:: Exercise objective ::
Every record should be copied exactly, except that pictures are to be omitted.

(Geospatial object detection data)
##############################
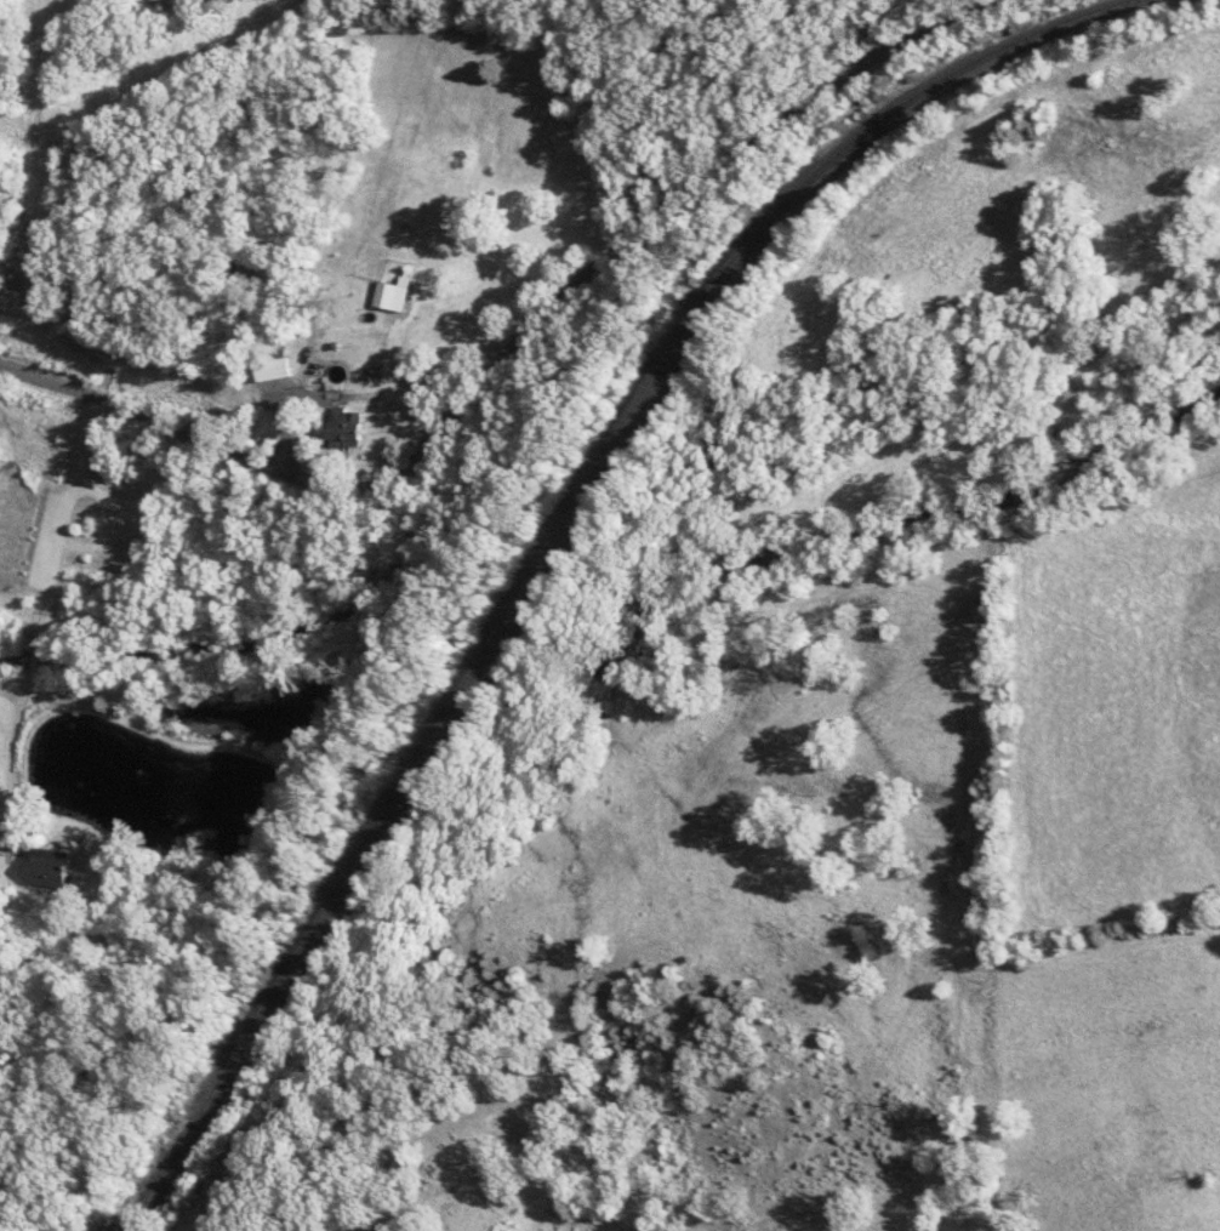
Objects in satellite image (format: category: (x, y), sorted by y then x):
road: (370, 231)
railway: (767, 234)
road: (516, 346)
building: (280, 370)
building: (351, 427)
road: (63, 525)
railway: (496, 630)
road: (32, 667)
road: (19, 718)
building: (53, 868)
railway: (292, 948)

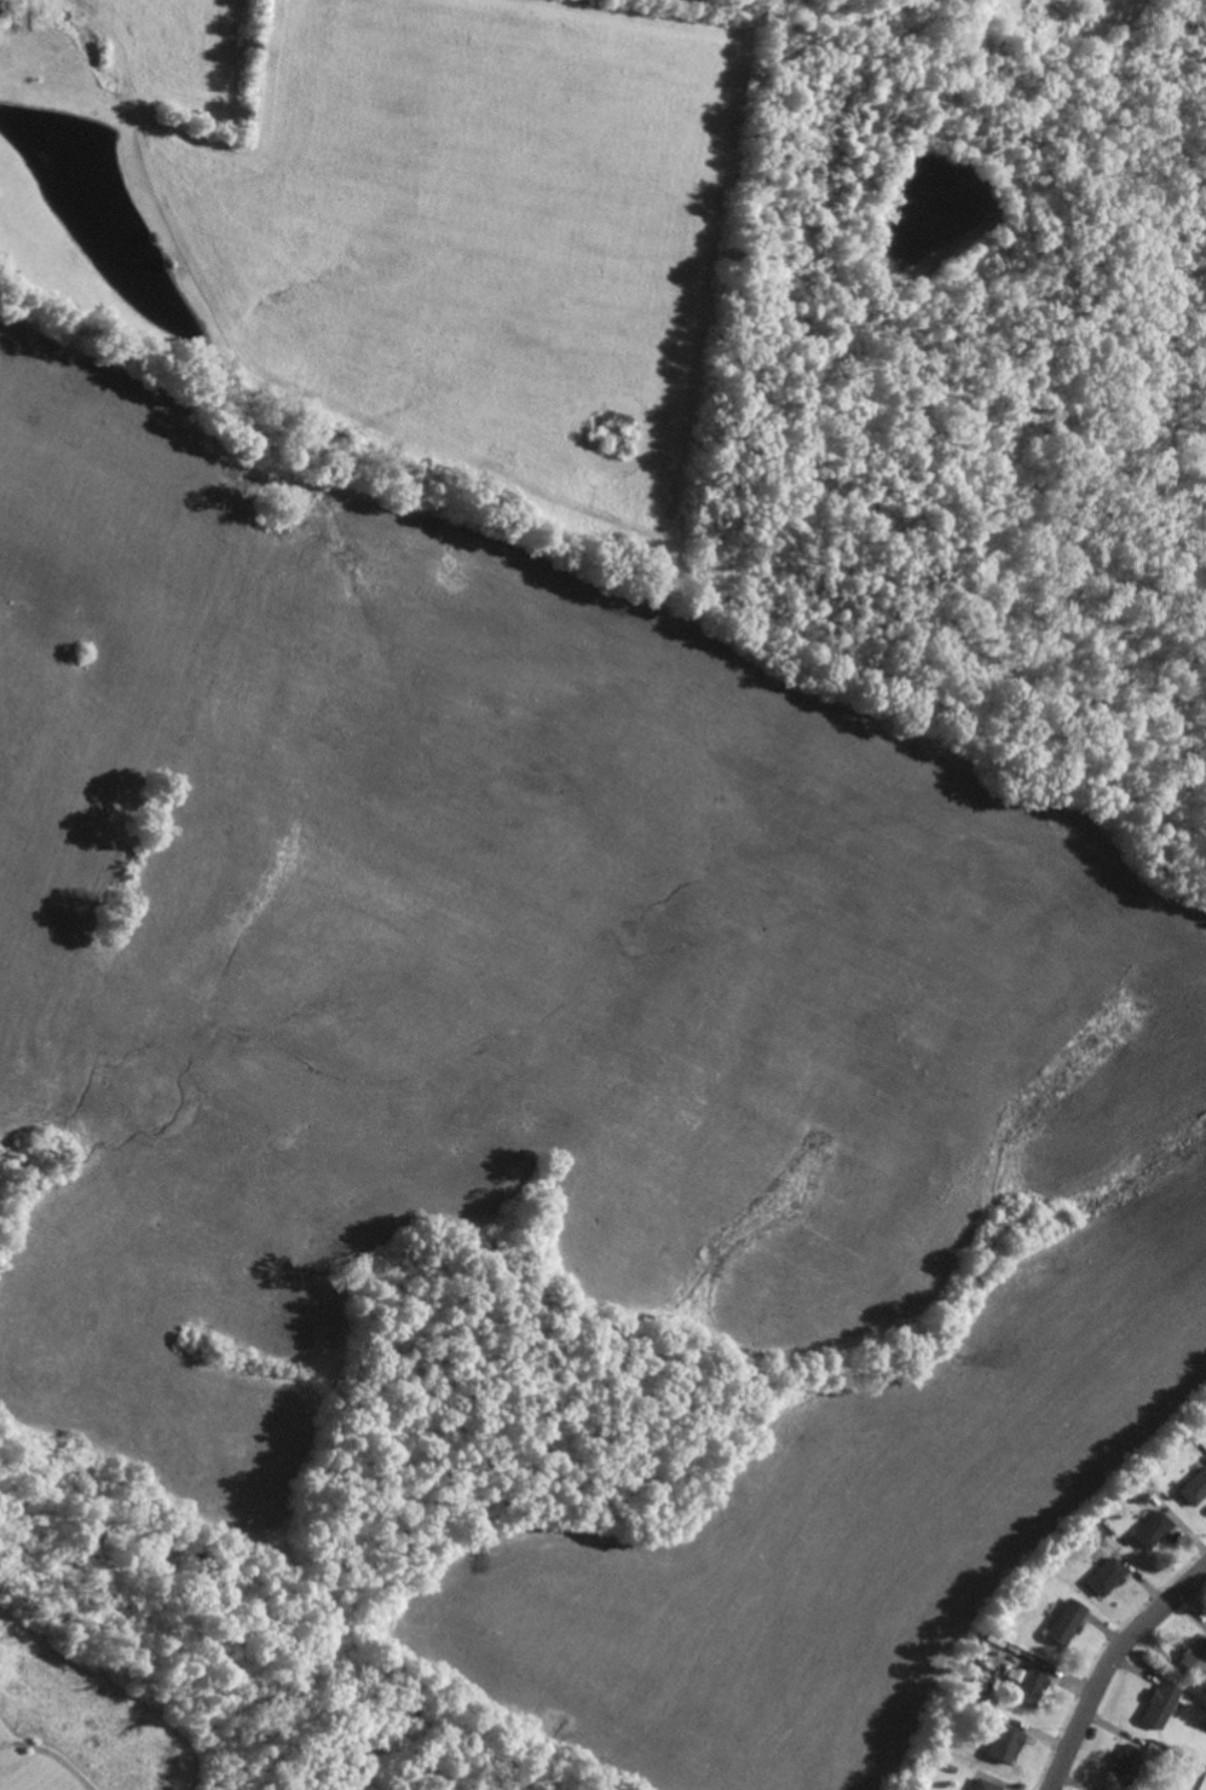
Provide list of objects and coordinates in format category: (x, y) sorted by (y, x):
##############################
:: Answer section ::
Objects in satellite image (format: category: (x, y), sorted by y then x):
road: (370, 231)
railway: (767, 234)
road: (516, 346)
building: (280, 370)
building: (351, 427)
road: (63, 525)
railway: (496, 630)
road: (32, 667)
road: (19, 718)
building: (53, 868)
railway: (292, 948)

Provide list of objects and coordinates in format category: (x, y) sorted by (y, x):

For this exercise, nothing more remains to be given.